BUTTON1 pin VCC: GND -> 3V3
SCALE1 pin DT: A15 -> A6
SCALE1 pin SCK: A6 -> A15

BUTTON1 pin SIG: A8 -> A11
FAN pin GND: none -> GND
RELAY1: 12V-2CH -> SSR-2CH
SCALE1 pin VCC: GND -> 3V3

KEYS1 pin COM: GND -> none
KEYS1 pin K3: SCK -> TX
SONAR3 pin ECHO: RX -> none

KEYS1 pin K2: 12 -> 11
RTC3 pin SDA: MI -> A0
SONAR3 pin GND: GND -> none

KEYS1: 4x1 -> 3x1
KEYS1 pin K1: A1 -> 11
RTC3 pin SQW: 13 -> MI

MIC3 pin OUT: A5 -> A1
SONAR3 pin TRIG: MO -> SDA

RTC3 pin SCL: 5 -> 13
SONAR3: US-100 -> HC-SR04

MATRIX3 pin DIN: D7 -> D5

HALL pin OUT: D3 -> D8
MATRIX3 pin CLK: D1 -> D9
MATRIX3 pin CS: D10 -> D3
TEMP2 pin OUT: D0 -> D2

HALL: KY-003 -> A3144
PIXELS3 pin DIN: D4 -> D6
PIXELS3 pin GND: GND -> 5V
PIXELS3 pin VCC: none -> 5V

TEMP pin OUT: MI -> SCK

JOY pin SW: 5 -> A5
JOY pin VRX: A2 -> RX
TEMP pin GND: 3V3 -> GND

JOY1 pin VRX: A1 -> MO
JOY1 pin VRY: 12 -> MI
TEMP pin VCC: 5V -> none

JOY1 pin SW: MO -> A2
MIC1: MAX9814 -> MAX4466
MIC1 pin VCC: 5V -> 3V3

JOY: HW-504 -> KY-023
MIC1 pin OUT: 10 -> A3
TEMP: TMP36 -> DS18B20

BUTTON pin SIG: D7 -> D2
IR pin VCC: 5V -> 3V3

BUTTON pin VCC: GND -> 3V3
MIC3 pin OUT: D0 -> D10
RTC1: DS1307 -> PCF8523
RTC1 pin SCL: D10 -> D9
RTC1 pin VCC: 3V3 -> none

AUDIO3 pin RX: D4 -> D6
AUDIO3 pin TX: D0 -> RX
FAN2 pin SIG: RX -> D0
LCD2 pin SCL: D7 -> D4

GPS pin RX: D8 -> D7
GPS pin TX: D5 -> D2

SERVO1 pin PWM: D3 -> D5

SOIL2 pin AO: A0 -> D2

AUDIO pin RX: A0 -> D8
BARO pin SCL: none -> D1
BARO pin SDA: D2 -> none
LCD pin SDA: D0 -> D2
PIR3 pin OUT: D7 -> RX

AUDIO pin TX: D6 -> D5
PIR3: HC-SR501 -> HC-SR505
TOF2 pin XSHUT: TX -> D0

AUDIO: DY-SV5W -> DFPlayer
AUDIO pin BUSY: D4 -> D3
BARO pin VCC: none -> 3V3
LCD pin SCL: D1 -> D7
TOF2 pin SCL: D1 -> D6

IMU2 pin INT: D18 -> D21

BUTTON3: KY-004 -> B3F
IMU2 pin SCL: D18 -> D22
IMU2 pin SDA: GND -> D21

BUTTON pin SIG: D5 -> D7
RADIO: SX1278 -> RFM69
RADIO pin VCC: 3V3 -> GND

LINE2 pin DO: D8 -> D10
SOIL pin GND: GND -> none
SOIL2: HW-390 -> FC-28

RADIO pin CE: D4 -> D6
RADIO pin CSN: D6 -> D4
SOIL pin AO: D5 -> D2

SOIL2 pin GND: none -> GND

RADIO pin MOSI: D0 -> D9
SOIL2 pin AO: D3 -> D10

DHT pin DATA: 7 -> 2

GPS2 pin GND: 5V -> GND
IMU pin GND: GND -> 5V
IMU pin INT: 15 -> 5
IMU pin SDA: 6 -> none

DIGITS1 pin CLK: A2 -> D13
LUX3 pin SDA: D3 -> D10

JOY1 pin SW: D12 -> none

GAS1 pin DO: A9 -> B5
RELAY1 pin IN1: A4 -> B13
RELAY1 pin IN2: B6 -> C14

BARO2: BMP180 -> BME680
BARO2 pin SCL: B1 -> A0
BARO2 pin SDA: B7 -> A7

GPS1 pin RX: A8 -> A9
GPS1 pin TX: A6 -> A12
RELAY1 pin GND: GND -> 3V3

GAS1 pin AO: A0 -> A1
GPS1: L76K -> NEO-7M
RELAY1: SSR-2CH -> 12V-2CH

> Work required
Beginning with the line holding "RTC3 pin SCL: 5 -> 13" and ending with the line holding "IMU pin INT: 15 -> 5", write out the stretch of material above exactly; add no further lines.

> Solution
RTC3 pin SCL: 5 -> 13
SONAR3: US-100 -> HC-SR04

MATRIX3 pin DIN: D7 -> D5

HALL pin OUT: D3 -> D8
MATRIX3 pin CLK: D1 -> D9
MATRIX3 pin CS: D10 -> D3
TEMP2 pin OUT: D0 -> D2

HALL: KY-003 -> A3144
PIXELS3 pin DIN: D4 -> D6
PIXELS3 pin GND: GND -> 5V
PIXELS3 pin VCC: none -> 5V

TEMP pin OUT: MI -> SCK

JOY pin SW: 5 -> A5
JOY pin VRX: A2 -> RX
TEMP pin GND: 3V3 -> GND

JOY1 pin VRX: A1 -> MO
JOY1 pin VRY: 12 -> MI
TEMP pin VCC: 5V -> none

JOY1 pin SW: MO -> A2
MIC1: MAX9814 -> MAX4466
MIC1 pin VCC: 5V -> 3V3

JOY: HW-504 -> KY-023
MIC1 pin OUT: 10 -> A3
TEMP: TMP36 -> DS18B20

BUTTON pin SIG: D7 -> D2
IR pin VCC: 5V -> 3V3

BUTTON pin VCC: GND -> 3V3
MIC3 pin OUT: D0 -> D10
RTC1: DS1307 -> PCF8523
RTC1 pin SCL: D10 -> D9
RTC1 pin VCC: 3V3 -> none

AUDIO3 pin RX: D4 -> D6
AUDIO3 pin TX: D0 -> RX
FAN2 pin SIG: RX -> D0
LCD2 pin SCL: D7 -> D4

GPS pin RX: D8 -> D7
GPS pin TX: D5 -> D2

SERVO1 pin PWM: D3 -> D5

SOIL2 pin AO: A0 -> D2

AUDIO pin RX: A0 -> D8
BARO pin SCL: none -> D1
BARO pin SDA: D2 -> none
LCD pin SDA: D0 -> D2
PIR3 pin OUT: D7 -> RX

AUDIO pin TX: D6 -> D5
PIR3: HC-SR501 -> HC-SR505
TOF2 pin XSHUT: TX -> D0

AUDIO: DY-SV5W -> DFPlayer
AUDIO pin BUSY: D4 -> D3
BARO pin VCC: none -> 3V3
LCD pin SCL: D1 -> D7
TOF2 pin SCL: D1 -> D6

IMU2 pin INT: D18 -> D21

BUTTON3: KY-004 -> B3F
IMU2 pin SCL: D18 -> D22
IMU2 pin SDA: GND -> D21

BUTTON pin SIG: D5 -> D7
RADIO: SX1278 -> RFM69
RADIO pin VCC: 3V3 -> GND

LINE2 pin DO: D8 -> D10
SOIL pin GND: GND -> none
SOIL2: HW-390 -> FC-28

RADIO pin CE: D4 -> D6
RADIO pin CSN: D6 -> D4
SOIL pin AO: D5 -> D2

SOIL2 pin GND: none -> GND

RADIO pin MOSI: D0 -> D9
SOIL2 pin AO: D3 -> D10

DHT pin DATA: 7 -> 2

GPS2 pin GND: 5V -> GND
IMU pin GND: GND -> 5V
IMU pin INT: 15 -> 5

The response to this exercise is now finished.